YOUR TASK
Setting aside any pictures, reproduce the data exactly.
=== DATA BELOW ===
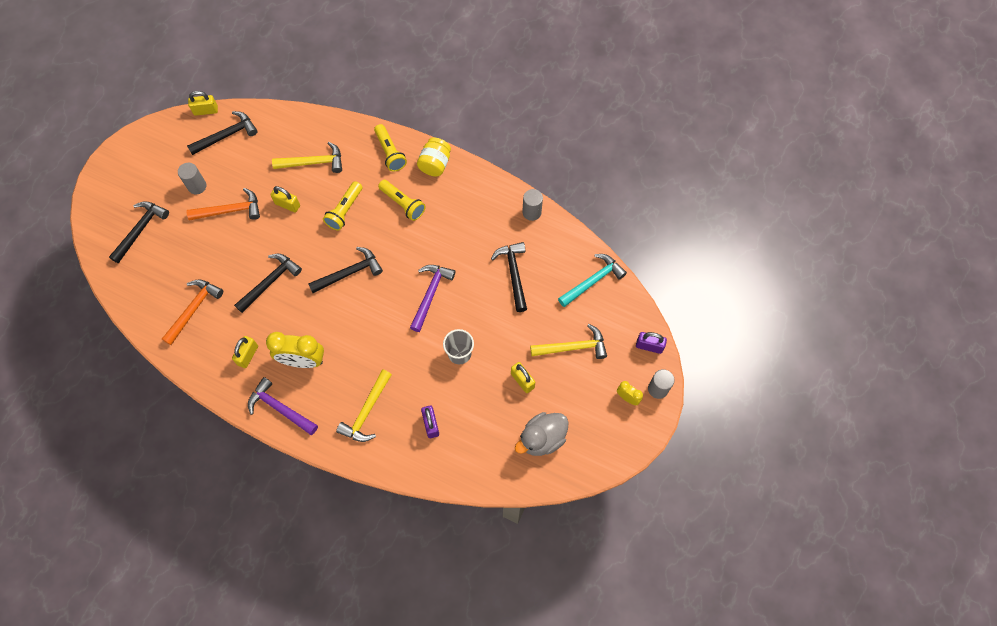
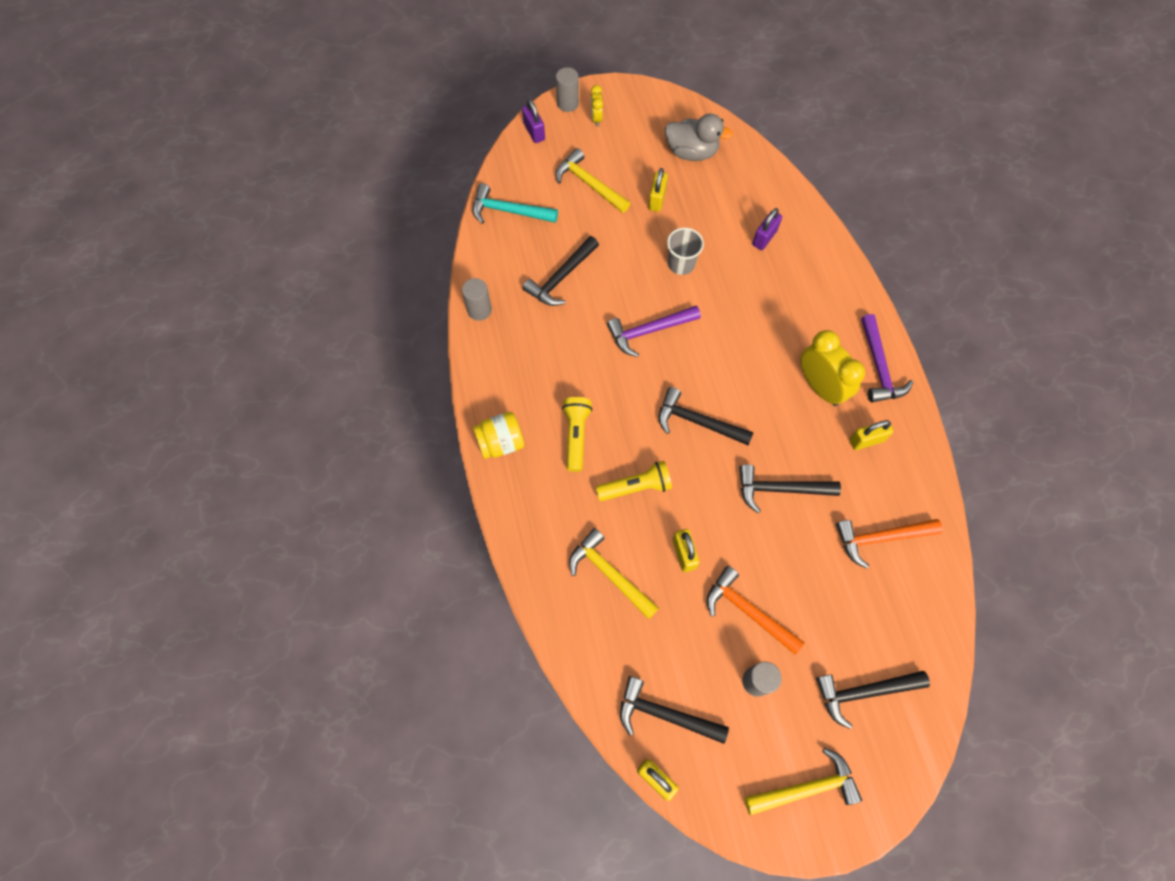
camera: 130 degrees left, 0 degrees up
yellow hammer [336,369,392,442] -> yellow hammer moved to [744,748,862,815]
yellow flashlight [374,124,407,172] -> none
===
EXERCISE RESPONSE
camera: 130 degrees left, 0 degrees up
yellow hammer [336,369,392,442] -> yellow hammer moved to [744,748,862,815]
yellow flashlight [374,124,407,172] -> none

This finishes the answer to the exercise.